# Work request:
In the entries below, which lines run from the one containing "- size: OrangePlate 720, 377 = 742, 359 x2.32" to the one containing "- appeared: PurpleTrophy 905, 344"? Copy exactly those lines, ends included, and no others.

Material for the task Block Start

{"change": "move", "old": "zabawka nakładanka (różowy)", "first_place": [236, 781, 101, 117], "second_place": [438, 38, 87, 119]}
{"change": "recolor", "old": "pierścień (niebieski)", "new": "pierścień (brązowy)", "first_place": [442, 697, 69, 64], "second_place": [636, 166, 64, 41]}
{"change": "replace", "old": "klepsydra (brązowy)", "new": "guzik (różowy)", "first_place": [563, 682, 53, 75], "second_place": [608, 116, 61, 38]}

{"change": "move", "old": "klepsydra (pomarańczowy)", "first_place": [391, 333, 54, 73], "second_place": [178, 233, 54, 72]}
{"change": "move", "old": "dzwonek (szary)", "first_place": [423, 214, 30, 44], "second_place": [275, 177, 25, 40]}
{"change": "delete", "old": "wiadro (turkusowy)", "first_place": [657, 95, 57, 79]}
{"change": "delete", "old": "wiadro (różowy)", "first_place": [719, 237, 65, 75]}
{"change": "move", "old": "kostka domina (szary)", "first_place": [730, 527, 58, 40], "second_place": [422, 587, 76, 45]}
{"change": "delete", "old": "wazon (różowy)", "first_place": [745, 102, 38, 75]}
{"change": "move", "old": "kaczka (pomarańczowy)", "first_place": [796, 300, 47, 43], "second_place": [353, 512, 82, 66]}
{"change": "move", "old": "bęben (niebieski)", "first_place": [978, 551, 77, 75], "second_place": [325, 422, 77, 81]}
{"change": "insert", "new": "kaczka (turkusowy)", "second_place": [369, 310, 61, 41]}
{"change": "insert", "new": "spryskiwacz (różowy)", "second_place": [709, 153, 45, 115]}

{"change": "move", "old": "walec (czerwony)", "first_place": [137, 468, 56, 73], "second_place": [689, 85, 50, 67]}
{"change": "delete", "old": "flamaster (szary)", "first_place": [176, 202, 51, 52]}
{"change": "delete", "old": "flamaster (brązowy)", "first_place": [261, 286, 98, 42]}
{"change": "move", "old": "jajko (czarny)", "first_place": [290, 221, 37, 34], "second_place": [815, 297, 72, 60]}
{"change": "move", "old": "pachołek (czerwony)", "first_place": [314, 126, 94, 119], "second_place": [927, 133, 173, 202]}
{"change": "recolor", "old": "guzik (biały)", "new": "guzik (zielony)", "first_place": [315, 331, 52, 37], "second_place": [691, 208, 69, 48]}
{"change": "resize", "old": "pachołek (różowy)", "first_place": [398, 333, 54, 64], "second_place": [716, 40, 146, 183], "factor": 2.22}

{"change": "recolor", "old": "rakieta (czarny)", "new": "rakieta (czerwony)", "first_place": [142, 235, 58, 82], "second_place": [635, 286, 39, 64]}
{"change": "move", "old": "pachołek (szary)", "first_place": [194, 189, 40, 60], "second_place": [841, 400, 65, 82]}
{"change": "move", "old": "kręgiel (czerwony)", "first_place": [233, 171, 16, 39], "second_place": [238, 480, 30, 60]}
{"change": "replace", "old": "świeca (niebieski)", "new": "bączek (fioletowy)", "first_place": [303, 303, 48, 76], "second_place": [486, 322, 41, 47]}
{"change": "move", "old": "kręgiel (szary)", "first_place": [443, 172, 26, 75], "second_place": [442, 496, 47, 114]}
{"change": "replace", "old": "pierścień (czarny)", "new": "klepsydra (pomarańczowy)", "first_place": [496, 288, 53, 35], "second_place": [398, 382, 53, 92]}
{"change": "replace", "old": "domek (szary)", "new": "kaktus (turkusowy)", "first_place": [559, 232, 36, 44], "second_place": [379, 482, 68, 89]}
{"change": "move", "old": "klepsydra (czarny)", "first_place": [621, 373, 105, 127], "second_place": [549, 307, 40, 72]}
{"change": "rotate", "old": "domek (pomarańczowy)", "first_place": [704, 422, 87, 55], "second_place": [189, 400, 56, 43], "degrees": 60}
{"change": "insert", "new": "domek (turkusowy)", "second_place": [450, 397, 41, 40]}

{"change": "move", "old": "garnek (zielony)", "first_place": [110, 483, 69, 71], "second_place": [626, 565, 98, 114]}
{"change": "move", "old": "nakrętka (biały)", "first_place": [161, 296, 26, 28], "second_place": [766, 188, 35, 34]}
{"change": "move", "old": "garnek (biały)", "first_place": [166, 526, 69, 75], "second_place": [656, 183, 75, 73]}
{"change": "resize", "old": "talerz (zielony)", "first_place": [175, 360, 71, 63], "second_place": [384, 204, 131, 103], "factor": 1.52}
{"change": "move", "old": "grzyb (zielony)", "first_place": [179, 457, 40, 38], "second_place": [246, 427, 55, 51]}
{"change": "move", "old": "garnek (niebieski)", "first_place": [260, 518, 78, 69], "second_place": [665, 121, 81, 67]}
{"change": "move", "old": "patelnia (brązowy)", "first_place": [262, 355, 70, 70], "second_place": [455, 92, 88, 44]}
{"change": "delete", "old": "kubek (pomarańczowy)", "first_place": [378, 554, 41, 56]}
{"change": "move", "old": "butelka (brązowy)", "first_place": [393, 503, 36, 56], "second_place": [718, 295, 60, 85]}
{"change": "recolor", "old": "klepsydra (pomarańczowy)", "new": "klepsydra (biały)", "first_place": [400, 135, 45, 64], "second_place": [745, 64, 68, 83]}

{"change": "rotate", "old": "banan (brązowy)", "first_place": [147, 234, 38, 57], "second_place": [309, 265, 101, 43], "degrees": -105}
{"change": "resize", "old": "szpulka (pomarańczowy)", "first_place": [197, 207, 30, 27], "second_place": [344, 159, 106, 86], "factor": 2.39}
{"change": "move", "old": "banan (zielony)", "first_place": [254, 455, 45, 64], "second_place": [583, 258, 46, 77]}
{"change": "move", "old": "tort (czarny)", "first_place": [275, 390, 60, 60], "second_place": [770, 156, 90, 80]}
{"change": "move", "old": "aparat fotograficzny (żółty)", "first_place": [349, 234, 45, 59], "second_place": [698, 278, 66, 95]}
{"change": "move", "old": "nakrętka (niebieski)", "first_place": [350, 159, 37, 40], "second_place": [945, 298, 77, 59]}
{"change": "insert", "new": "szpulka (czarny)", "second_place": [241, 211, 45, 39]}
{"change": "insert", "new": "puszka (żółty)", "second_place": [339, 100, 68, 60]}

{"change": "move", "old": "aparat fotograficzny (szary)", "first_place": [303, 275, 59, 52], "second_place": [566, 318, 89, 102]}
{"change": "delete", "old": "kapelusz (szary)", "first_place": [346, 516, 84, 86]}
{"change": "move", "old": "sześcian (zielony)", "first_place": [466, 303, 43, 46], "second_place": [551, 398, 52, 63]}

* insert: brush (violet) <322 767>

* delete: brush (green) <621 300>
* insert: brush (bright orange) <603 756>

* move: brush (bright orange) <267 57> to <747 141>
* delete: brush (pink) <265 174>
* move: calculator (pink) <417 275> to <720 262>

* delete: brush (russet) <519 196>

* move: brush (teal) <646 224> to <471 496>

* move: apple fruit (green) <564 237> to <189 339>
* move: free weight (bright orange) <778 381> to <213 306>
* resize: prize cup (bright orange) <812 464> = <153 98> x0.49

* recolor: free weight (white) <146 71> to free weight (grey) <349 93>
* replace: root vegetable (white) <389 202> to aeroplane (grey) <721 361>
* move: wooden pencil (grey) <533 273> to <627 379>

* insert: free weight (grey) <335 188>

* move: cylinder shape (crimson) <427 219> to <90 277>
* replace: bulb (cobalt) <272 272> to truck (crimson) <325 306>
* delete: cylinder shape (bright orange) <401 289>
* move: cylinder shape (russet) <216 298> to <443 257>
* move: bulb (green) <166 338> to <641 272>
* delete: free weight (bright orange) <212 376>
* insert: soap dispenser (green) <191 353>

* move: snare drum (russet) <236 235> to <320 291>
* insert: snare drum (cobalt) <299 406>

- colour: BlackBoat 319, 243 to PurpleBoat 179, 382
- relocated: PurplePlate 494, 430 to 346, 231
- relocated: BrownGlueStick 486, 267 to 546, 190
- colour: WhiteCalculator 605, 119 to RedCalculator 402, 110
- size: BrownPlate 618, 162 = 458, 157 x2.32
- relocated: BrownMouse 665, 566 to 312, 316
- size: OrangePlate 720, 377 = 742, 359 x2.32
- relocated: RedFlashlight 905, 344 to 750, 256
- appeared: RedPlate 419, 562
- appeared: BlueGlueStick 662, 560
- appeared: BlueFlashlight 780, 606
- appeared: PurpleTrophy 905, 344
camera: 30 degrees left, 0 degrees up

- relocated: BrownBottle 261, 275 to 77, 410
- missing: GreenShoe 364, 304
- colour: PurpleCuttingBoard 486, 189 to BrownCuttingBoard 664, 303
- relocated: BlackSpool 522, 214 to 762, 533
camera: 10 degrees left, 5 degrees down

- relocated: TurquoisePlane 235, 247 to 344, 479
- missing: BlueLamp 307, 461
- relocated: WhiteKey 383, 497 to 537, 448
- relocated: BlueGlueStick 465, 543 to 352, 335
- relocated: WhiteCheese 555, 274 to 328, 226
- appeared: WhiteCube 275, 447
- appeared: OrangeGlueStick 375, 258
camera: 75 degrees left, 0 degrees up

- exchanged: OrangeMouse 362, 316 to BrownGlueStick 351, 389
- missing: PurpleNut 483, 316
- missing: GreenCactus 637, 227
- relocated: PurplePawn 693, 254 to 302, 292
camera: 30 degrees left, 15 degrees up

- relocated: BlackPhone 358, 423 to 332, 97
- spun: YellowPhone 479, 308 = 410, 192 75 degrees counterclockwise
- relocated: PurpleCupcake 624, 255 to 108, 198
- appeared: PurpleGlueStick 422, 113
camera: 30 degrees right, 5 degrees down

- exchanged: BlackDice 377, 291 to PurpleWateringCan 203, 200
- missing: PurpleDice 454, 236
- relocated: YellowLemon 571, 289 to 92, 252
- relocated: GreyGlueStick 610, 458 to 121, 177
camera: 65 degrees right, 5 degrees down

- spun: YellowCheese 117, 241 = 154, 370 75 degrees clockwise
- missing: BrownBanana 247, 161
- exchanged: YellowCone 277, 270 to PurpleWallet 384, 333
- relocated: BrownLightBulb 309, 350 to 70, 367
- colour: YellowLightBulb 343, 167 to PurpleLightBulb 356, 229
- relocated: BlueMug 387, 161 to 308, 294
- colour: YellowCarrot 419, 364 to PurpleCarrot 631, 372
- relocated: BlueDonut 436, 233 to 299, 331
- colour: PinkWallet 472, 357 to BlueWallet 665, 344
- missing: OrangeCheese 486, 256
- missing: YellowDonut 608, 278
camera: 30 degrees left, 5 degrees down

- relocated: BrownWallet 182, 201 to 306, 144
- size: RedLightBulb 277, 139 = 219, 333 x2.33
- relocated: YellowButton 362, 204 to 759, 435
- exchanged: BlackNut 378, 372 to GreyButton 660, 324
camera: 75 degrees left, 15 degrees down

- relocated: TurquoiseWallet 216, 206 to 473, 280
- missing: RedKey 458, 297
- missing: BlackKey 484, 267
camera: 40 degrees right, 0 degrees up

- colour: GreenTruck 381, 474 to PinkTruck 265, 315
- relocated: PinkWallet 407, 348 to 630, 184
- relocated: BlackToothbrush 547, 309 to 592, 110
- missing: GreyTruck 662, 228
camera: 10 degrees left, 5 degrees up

Material for the task Block End

# Solution for this task:
- size: OrangePlate 720, 377 = 742, 359 x2.32
- relocated: RedFlashlight 905, 344 to 750, 256
- appeared: RedPlate 419, 562
- appeared: BlueGlueStick 662, 560
- appeared: BlueFlashlight 780, 606
- appeared: PurpleTrophy 905, 344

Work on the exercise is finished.